Stored records
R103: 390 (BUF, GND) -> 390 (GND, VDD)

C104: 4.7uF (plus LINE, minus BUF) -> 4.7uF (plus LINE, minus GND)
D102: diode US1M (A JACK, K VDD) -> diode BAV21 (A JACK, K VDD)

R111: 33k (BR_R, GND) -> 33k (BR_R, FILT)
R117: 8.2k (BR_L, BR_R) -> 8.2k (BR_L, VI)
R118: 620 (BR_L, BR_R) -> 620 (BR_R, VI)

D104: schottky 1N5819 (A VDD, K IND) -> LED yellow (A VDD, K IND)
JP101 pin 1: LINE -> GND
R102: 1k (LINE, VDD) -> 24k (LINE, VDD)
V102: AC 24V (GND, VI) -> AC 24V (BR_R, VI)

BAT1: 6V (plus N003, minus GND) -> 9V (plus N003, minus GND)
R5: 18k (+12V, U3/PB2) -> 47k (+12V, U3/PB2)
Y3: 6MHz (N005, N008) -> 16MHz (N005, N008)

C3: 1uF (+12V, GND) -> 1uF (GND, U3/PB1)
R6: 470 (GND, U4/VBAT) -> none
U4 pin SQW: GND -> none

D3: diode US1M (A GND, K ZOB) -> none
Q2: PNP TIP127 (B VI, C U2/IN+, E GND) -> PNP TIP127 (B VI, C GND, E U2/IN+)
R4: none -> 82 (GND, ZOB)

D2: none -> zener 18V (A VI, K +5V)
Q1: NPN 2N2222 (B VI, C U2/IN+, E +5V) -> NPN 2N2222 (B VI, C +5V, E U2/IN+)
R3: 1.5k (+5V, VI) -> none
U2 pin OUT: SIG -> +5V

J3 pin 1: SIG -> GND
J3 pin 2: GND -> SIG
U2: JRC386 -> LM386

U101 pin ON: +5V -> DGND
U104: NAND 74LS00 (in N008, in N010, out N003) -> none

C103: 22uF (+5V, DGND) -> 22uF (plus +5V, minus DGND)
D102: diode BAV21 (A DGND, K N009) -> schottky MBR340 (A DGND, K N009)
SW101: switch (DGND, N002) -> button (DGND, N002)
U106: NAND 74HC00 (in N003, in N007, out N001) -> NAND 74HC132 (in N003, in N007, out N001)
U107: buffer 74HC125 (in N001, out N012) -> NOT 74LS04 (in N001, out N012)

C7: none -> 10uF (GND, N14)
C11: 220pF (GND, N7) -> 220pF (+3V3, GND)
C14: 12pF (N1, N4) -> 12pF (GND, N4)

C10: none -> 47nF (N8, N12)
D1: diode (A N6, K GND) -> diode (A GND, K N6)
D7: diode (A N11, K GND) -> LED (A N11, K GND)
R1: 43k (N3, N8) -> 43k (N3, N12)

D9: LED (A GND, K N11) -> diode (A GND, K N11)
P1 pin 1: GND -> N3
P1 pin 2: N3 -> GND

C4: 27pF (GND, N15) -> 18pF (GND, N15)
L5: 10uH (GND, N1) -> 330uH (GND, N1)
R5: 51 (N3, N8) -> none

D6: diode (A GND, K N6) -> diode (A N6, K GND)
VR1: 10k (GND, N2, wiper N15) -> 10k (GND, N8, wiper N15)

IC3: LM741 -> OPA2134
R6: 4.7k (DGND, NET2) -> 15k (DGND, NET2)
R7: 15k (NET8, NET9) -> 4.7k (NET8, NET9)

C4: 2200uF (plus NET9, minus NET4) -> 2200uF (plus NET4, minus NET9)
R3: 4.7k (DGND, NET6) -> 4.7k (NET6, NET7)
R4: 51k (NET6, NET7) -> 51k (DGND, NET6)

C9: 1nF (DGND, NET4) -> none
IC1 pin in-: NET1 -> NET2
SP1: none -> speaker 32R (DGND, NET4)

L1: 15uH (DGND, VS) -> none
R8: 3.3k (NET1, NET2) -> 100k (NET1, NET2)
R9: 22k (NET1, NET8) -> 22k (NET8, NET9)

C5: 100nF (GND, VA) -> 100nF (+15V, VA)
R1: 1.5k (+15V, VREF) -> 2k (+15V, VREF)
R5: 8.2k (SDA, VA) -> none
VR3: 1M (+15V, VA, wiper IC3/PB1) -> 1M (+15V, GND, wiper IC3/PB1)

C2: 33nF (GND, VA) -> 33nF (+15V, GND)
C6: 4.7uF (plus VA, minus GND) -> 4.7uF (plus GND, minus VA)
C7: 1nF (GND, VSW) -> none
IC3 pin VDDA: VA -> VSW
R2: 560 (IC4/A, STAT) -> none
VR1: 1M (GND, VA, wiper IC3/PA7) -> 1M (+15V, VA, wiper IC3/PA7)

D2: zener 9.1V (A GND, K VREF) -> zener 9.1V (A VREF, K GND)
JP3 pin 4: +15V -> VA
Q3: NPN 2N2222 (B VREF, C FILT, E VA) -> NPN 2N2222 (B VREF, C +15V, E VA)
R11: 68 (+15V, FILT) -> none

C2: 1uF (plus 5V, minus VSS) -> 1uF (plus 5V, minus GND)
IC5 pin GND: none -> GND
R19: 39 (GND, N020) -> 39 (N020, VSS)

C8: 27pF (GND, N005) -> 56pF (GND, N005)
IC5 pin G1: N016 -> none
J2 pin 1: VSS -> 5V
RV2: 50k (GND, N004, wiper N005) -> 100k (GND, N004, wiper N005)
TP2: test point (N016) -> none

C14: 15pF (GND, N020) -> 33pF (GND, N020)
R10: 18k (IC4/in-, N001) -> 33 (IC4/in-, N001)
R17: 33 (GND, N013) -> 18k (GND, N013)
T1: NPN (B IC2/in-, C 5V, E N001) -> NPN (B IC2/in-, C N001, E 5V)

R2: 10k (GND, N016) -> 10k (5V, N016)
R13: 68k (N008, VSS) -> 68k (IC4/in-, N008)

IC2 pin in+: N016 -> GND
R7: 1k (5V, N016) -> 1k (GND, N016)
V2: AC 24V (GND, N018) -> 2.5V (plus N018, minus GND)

Task goal - Please reproduce the lines from the line with "C8: 27pF (GND, N005) -> 56pF (GND, N005)" to the line with "IC2 pin in+: N016 -> GND", both ends included, exactly as they appear above.

Written solution -
C8: 27pF (GND, N005) -> 56pF (GND, N005)
IC5 pin G1: N016 -> none
J2 pin 1: VSS -> 5V
RV2: 50k (GND, N004, wiper N005) -> 100k (GND, N004, wiper N005)
TP2: test point (N016) -> none

C14: 15pF (GND, N020) -> 33pF (GND, N020)
R10: 18k (IC4/in-, N001) -> 33 (IC4/in-, N001)
R17: 33 (GND, N013) -> 18k (GND, N013)
T1: NPN (B IC2/in-, C 5V, E N001) -> NPN (B IC2/in-, C N001, E 5V)

R2: 10k (GND, N016) -> 10k (5V, N016)
R13: 68k (N008, VSS) -> 68k (IC4/in-, N008)

IC2 pin in+: N016 -> GND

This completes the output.